-- Action item --
The span to repeat in the listing below runs from the line containing "TOF2: VL53L0X -> VL6180X" to the line containing "TOF2 pin XSHUT: 6 -> RX", inclusive. Repeat it exactly, and only it.

-- Data for processing --
##########
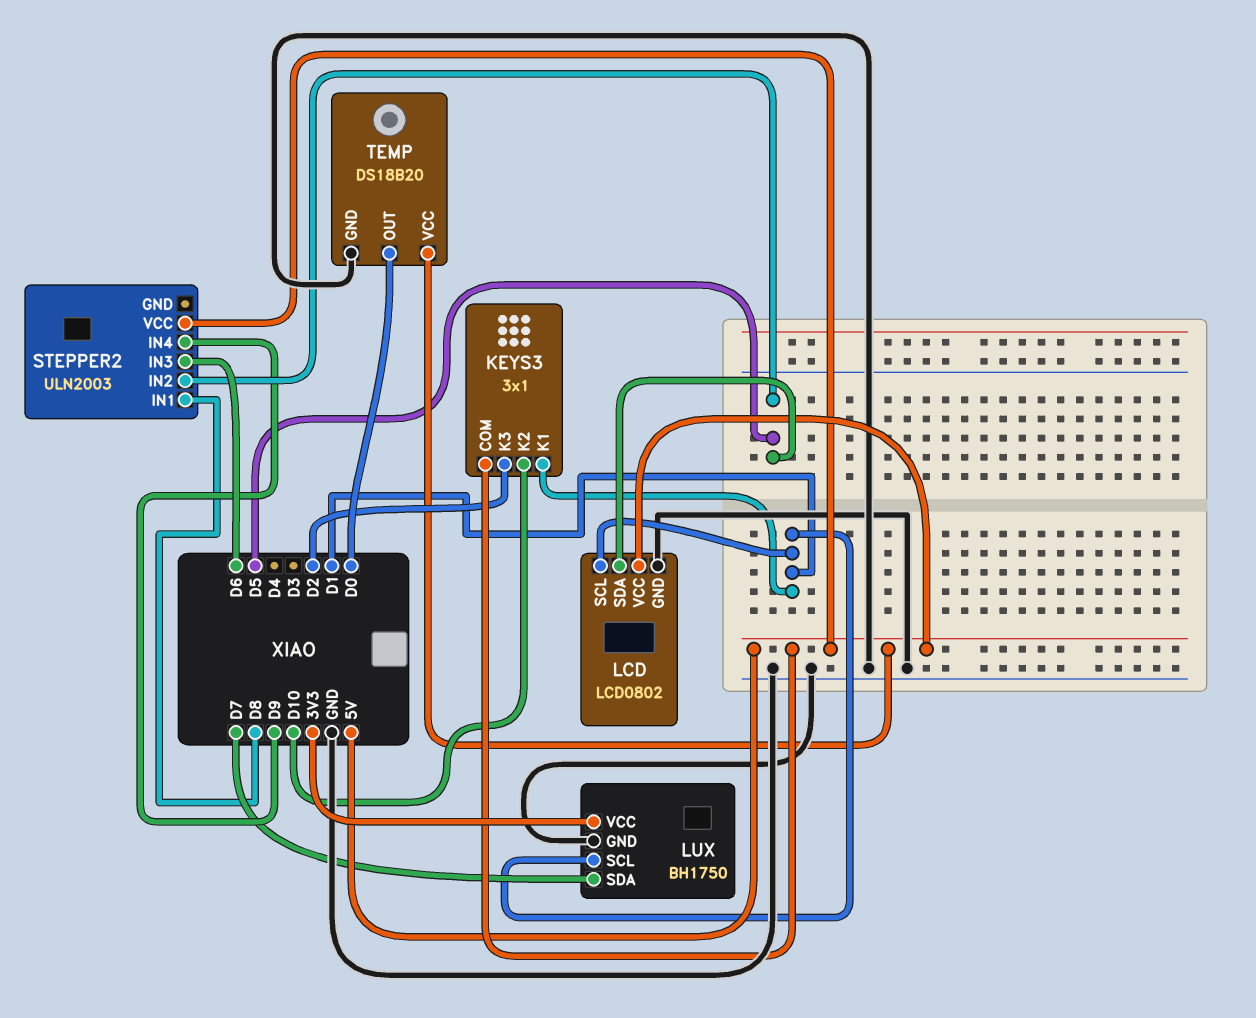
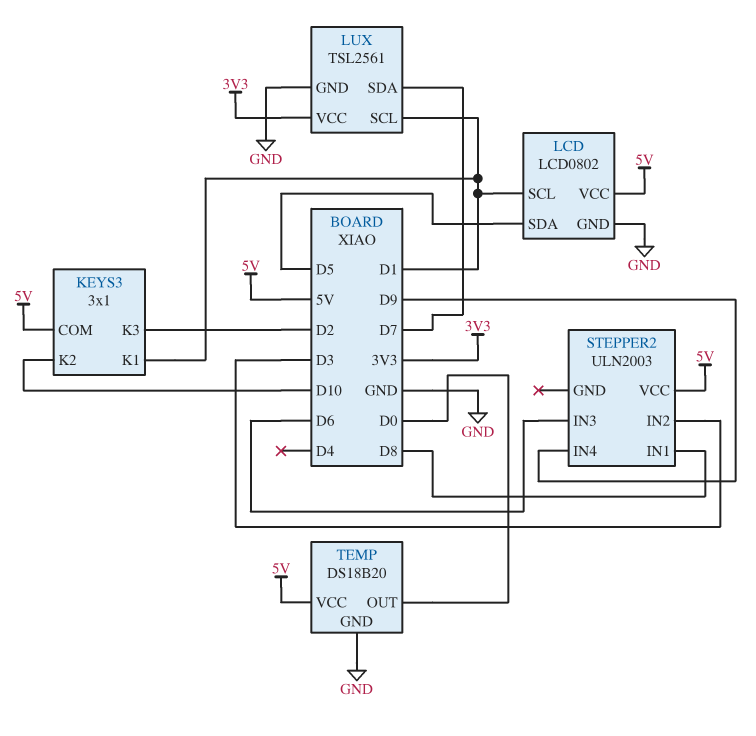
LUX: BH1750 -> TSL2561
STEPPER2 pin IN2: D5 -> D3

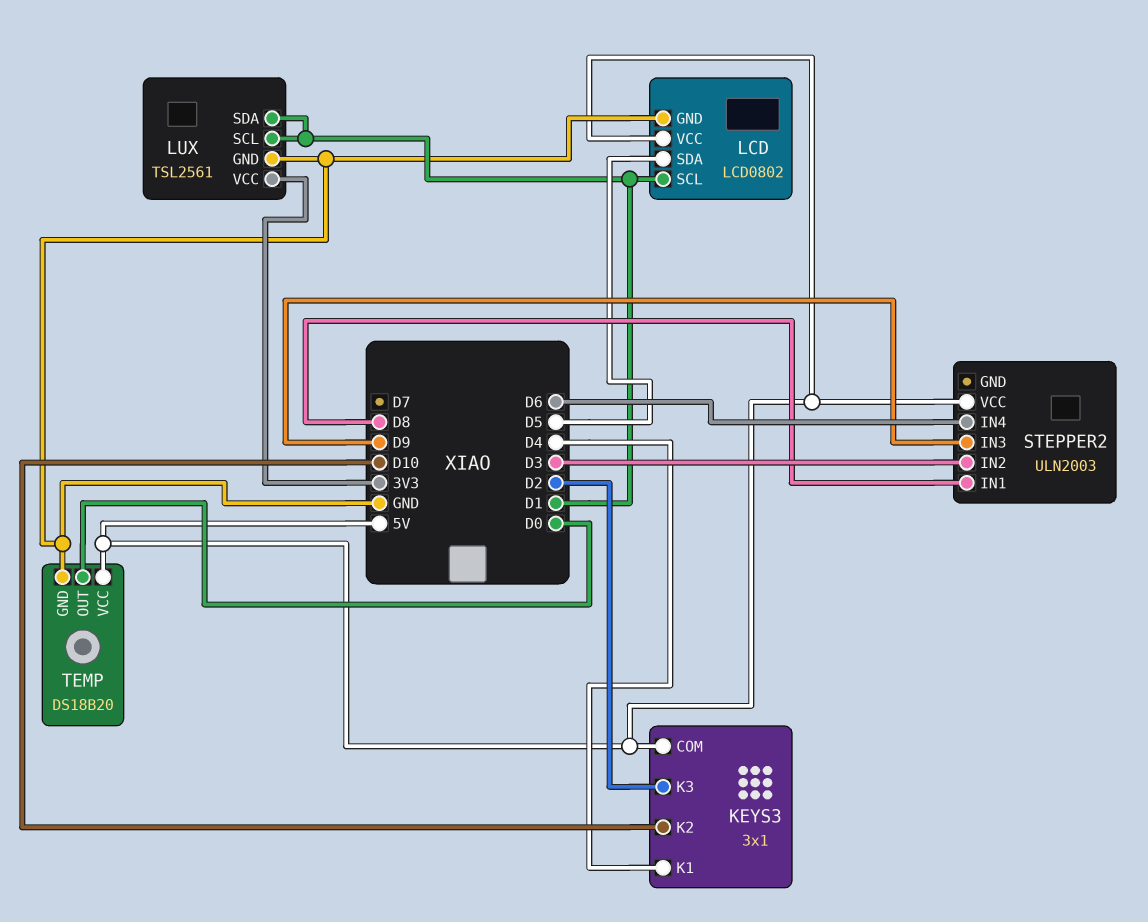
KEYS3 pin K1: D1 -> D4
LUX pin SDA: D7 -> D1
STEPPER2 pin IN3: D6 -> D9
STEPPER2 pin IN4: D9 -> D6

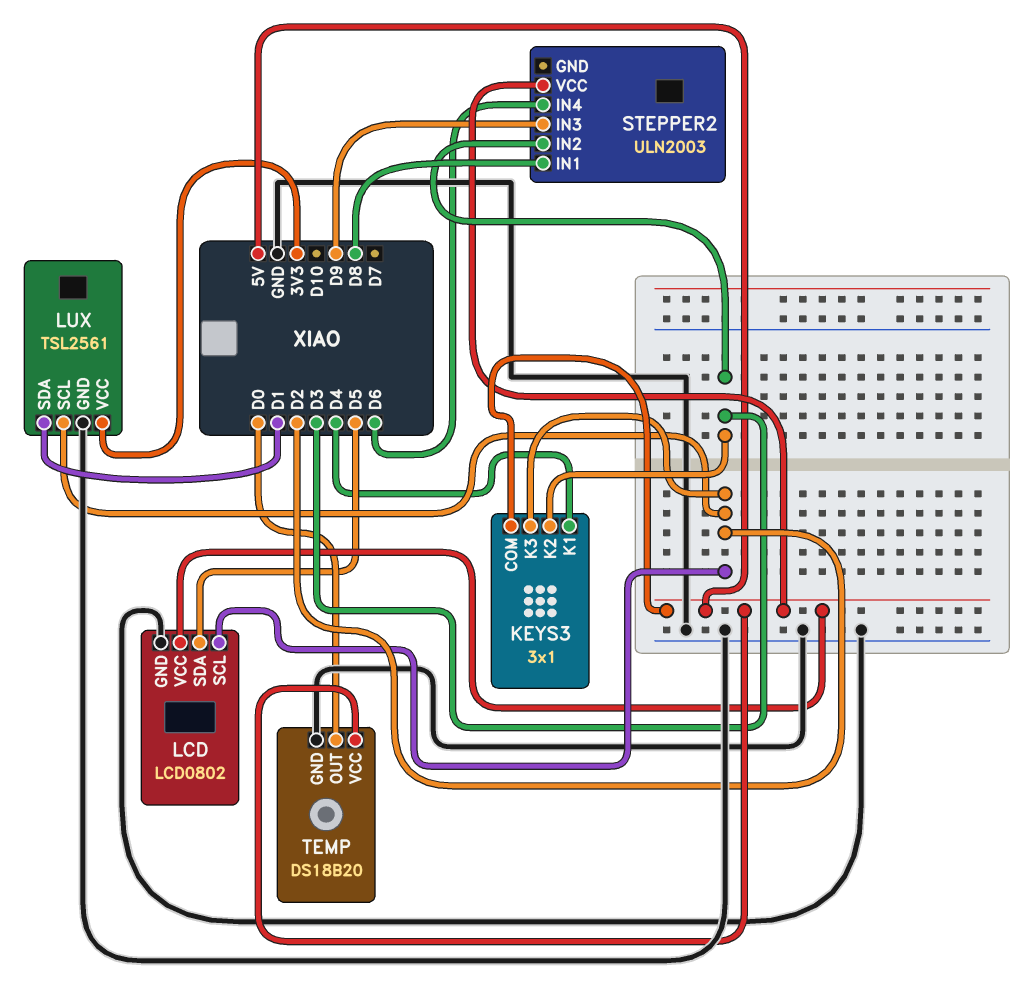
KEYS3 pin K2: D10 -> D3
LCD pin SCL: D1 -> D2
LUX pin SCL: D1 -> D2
##########
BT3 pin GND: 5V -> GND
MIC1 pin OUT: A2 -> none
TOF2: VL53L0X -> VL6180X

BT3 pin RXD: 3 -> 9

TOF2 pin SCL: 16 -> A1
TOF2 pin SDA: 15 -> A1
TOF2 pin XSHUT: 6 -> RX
##########
-- Solution for this problem --
TOF2: VL53L0X -> VL6180X

BT3 pin RXD: 3 -> 9

TOF2 pin SCL: 16 -> A1
TOF2 pin SDA: 15 -> A1
TOF2 pin XSHUT: 6 -> RX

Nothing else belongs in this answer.